**Problem:** Go through the entries one line at a time, and gather every line that has the word "plus".

**Material provided:**
↓↓↓

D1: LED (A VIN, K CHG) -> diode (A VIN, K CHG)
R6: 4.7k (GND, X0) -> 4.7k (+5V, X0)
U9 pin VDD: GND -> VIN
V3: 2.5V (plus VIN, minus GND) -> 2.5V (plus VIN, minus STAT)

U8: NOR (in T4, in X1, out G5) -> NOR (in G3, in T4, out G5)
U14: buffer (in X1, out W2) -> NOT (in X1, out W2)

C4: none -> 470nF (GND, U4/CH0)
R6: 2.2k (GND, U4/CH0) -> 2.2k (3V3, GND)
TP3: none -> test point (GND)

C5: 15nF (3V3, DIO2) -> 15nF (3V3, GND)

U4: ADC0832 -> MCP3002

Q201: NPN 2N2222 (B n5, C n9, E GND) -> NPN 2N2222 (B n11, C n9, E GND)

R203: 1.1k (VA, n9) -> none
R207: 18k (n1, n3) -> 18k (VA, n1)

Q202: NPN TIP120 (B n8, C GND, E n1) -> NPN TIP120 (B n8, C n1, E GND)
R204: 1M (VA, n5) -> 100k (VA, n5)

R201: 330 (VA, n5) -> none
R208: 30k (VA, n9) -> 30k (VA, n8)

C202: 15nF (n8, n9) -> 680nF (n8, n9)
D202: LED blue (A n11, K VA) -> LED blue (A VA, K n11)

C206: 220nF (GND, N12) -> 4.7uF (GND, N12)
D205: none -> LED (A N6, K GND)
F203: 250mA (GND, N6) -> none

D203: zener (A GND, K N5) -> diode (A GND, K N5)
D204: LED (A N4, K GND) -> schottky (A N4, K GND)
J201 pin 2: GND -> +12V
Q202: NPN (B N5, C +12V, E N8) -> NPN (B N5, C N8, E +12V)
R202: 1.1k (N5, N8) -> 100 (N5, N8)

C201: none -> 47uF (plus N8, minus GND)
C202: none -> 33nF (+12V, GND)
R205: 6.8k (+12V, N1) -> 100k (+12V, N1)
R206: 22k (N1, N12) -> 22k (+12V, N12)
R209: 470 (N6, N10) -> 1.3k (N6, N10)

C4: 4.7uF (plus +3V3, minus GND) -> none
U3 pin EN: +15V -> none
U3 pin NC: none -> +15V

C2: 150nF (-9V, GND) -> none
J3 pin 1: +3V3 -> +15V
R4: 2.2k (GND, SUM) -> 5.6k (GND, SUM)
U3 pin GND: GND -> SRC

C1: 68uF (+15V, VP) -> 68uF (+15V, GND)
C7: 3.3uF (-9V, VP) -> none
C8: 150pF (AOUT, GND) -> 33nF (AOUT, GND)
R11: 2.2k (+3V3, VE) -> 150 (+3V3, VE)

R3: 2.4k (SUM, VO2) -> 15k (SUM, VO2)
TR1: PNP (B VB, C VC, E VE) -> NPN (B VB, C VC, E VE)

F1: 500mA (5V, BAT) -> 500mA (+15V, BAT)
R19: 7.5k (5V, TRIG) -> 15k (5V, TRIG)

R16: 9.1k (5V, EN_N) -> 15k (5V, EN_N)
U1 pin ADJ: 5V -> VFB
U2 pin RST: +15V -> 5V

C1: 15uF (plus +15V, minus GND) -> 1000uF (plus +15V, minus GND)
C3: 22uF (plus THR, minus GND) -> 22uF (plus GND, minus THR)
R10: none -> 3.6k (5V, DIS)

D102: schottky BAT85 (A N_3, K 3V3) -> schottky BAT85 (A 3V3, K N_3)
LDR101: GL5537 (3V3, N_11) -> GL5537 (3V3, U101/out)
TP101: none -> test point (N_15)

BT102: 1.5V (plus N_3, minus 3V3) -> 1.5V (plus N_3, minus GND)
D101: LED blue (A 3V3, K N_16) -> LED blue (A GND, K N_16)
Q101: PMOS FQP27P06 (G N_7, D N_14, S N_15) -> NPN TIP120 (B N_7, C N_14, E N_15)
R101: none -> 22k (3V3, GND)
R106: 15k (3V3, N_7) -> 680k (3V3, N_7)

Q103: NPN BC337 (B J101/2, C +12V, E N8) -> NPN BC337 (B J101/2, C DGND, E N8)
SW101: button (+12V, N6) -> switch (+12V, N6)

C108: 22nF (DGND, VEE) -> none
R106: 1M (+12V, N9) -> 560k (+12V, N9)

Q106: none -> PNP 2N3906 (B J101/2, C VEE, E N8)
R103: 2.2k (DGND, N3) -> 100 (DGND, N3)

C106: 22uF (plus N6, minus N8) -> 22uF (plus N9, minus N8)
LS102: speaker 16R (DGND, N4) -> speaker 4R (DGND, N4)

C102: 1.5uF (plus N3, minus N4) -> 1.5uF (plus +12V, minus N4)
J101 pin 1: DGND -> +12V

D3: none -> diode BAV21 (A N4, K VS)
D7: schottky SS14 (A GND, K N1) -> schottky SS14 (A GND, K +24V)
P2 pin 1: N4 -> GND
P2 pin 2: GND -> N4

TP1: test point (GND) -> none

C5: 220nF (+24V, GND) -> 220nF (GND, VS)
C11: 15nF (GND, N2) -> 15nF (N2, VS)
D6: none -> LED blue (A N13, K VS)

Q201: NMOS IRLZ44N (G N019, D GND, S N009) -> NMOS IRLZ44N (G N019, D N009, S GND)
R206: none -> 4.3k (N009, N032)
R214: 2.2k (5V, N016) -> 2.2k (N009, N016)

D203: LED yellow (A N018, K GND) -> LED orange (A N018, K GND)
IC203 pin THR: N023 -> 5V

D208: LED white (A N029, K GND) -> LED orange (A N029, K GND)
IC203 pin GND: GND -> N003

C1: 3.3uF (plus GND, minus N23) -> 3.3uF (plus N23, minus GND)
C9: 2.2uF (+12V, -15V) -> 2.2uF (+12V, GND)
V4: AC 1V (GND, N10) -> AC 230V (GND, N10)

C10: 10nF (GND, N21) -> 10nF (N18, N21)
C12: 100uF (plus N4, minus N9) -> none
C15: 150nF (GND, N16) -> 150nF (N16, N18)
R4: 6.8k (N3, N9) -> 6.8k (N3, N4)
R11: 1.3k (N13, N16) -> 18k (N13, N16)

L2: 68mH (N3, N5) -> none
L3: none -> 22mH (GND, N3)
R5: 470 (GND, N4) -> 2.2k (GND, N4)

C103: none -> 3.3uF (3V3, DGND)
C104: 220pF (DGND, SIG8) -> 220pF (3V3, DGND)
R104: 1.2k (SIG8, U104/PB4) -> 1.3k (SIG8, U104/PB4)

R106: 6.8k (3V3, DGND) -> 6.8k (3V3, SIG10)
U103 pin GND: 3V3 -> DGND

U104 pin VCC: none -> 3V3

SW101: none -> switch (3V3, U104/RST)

↑↑↑

**Answer for this exercise:**
V3: 2.5V (plus VIN, minus GND) -> 2.5V (plus VIN, minus STAT)
C201: none -> 47uF (plus N8, minus GND)
C4: 4.7uF (plus +3V3, minus GND) -> none
C1: 15uF (plus +15V, minus GND) -> 1000uF (plus +15V, minus GND)
C3: 22uF (plus THR, minus GND) -> 22uF (plus GND, minus THR)
BT102: 1.5V (plus N_3, minus 3V3) -> 1.5V (plus N_3, minus GND)
C106: 22uF (plus N6, minus N8) -> 22uF (plus N9, minus N8)
C102: 1.5uF (plus N3, minus N4) -> 1.5uF (plus +12V, minus N4)
C1: 3.3uF (plus GND, minus N23) -> 3.3uF (plus N23, minus GND)
C12: 100uF (plus N4, minus N9) -> none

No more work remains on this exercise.